WORK INSTRUCTION -
Write out exactly the lines of the material below, beginning at the top and ending at the line that contains "The tort [czarny]".

EXCERPTED DATA -
________________________________________

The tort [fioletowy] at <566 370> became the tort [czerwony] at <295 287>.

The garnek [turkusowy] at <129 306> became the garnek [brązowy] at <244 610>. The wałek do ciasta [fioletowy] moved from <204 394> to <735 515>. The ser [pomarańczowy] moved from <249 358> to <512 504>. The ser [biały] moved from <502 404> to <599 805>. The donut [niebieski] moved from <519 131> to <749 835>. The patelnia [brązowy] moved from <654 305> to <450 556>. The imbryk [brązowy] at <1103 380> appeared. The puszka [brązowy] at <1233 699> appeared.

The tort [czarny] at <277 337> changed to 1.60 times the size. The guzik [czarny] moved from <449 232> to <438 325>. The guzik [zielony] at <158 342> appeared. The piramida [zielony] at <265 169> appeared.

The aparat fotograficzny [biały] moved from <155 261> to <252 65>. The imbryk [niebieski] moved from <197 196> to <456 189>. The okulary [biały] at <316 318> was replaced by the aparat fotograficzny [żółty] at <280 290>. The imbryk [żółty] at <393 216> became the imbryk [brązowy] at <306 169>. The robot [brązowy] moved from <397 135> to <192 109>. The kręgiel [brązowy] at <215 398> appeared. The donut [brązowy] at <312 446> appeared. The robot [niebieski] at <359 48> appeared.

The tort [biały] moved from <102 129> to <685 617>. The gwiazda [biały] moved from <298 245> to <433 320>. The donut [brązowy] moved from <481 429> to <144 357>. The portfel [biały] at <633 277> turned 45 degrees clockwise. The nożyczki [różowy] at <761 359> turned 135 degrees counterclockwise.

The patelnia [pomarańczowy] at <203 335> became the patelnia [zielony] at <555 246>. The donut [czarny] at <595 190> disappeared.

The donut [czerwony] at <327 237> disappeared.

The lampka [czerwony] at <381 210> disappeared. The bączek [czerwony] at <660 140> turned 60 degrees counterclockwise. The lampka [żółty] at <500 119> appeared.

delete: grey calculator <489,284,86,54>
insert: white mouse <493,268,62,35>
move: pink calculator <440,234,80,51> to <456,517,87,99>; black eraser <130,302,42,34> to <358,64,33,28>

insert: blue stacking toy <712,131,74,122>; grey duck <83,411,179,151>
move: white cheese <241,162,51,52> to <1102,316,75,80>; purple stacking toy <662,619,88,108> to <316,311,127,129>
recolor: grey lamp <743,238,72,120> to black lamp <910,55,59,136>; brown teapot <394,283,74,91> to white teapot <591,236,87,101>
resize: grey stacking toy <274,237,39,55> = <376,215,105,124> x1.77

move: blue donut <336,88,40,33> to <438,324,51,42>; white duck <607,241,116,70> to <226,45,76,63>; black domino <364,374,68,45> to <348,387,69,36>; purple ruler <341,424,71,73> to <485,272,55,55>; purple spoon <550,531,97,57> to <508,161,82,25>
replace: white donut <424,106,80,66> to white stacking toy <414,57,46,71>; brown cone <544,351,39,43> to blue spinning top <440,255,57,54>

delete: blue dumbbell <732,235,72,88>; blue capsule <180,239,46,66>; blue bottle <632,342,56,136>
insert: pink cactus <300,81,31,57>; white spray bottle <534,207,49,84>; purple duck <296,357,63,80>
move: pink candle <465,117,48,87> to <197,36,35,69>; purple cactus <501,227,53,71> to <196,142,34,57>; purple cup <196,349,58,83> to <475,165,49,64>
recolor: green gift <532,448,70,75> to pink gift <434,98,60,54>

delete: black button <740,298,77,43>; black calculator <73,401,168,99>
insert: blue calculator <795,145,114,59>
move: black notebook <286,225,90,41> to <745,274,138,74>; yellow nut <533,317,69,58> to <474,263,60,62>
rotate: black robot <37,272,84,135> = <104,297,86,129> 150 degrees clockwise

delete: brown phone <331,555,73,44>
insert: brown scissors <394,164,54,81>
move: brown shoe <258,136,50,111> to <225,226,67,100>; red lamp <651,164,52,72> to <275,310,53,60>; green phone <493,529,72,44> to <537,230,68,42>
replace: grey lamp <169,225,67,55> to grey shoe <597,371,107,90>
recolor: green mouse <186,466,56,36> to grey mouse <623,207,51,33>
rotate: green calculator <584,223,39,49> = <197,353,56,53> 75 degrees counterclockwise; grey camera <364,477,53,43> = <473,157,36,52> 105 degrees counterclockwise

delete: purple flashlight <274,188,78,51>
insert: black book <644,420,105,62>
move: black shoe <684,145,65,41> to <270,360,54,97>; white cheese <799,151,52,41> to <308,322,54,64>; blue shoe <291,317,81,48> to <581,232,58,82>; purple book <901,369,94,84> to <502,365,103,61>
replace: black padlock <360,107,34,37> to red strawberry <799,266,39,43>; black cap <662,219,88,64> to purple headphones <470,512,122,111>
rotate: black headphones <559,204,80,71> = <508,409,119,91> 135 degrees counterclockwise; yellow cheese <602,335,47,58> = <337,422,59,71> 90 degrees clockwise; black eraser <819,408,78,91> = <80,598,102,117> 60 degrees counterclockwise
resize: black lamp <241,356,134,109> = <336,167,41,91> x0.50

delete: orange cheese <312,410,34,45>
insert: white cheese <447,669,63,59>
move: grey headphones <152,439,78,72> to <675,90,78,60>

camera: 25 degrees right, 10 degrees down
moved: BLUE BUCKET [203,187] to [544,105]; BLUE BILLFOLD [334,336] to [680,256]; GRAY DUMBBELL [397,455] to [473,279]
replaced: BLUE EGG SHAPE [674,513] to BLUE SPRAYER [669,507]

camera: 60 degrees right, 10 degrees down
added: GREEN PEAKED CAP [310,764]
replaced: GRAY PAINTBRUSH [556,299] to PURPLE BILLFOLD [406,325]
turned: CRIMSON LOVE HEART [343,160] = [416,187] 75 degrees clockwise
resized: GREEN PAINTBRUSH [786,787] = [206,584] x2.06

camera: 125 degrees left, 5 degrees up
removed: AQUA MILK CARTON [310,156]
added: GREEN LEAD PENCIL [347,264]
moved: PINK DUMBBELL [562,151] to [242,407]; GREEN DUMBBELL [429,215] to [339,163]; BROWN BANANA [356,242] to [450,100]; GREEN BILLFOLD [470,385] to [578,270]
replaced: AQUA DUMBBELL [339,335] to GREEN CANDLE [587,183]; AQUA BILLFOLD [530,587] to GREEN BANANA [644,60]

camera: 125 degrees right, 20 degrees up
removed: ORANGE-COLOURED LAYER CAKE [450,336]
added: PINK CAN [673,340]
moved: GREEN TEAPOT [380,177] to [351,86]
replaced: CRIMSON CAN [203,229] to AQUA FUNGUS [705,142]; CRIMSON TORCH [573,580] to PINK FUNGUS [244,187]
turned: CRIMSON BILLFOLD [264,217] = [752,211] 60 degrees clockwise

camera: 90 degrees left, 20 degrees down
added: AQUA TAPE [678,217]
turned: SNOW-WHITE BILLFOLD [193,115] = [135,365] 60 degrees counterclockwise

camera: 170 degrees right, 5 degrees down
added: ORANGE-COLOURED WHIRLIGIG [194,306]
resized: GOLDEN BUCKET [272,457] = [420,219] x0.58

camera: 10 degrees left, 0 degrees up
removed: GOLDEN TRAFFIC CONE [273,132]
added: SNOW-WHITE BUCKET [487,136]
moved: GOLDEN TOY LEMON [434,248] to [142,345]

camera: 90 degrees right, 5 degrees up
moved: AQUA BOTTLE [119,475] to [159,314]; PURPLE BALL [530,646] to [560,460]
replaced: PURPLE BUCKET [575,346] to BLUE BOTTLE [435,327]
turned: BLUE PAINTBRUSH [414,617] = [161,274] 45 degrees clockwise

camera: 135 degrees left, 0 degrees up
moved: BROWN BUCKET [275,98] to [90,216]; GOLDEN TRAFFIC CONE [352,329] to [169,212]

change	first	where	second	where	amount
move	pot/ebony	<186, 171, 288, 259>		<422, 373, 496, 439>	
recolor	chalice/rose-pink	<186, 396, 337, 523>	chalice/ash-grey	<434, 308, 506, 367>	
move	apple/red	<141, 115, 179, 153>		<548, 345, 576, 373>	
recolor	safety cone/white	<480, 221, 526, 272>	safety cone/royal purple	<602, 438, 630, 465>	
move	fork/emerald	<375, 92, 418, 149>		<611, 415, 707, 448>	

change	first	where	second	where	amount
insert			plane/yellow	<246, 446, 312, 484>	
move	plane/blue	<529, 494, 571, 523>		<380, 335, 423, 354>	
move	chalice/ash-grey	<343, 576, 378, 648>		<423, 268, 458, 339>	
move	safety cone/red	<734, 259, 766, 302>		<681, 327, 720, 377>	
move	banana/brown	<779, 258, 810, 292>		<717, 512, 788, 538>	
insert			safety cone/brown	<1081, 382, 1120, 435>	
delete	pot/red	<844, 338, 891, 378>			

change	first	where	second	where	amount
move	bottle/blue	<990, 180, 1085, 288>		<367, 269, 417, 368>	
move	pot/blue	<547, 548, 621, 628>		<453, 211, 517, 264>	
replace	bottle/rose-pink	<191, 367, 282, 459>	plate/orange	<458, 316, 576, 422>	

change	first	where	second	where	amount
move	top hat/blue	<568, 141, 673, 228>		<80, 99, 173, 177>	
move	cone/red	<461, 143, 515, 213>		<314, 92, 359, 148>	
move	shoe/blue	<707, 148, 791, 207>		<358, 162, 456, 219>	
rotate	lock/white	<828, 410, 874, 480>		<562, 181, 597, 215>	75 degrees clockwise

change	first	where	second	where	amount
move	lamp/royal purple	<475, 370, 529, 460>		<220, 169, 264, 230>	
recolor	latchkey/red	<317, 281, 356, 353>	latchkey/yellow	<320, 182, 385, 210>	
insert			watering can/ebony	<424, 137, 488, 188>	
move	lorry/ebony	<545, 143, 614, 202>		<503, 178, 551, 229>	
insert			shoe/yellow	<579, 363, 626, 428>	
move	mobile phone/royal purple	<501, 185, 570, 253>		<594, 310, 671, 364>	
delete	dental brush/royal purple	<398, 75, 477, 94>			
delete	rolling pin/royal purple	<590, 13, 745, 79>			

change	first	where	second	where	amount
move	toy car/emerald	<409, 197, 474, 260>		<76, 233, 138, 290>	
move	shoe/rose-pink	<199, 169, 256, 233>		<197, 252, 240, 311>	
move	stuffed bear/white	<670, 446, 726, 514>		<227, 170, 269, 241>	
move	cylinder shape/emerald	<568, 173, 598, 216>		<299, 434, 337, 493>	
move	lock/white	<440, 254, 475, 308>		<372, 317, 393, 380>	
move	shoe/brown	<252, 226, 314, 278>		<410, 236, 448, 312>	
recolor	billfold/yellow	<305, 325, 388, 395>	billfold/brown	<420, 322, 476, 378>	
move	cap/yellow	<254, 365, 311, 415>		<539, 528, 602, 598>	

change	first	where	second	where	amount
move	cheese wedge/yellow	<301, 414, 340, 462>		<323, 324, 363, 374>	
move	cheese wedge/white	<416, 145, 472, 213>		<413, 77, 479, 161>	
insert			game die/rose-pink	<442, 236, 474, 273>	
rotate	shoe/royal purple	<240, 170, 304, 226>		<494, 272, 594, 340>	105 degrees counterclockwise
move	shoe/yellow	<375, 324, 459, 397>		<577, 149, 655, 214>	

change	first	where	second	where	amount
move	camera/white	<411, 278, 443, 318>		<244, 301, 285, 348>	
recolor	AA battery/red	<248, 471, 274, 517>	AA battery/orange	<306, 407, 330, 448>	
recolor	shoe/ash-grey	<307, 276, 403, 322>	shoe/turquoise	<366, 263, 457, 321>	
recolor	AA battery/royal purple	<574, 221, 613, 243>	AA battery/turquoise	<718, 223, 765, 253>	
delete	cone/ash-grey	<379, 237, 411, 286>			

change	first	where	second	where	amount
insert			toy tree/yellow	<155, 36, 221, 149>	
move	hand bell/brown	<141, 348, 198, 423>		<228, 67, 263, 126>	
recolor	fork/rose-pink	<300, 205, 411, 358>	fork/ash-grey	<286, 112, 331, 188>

________________________________________

WRITTEN ANSWER -
The tort [fioletowy] at <566 370> became the tort [czerwony] at <295 287>.

The garnek [turkusowy] at <129 306> became the garnek [brązowy] at <244 610>. The wałek do ciasta [fioletowy] moved from <204 394> to <735 515>. The ser [pomarańczowy] moved from <249 358> to <512 504>. The ser [biały] moved from <502 404> to <599 805>. The donut [niebieski] moved from <519 131> to <749 835>. The patelnia [brązowy] moved from <654 305> to <450 556>. The imbryk [brązowy] at <1103 380> appeared. The puszka [brązowy] at <1233 699> appeared.

The tort [czarny] at <277 337> changed to 1.60 times the size. The guzik [czarny] moved from <449 232> to <438 325>. The guzik [zielony] at <158 342> appeared. The piramida [zielony] at <265 169> appeared.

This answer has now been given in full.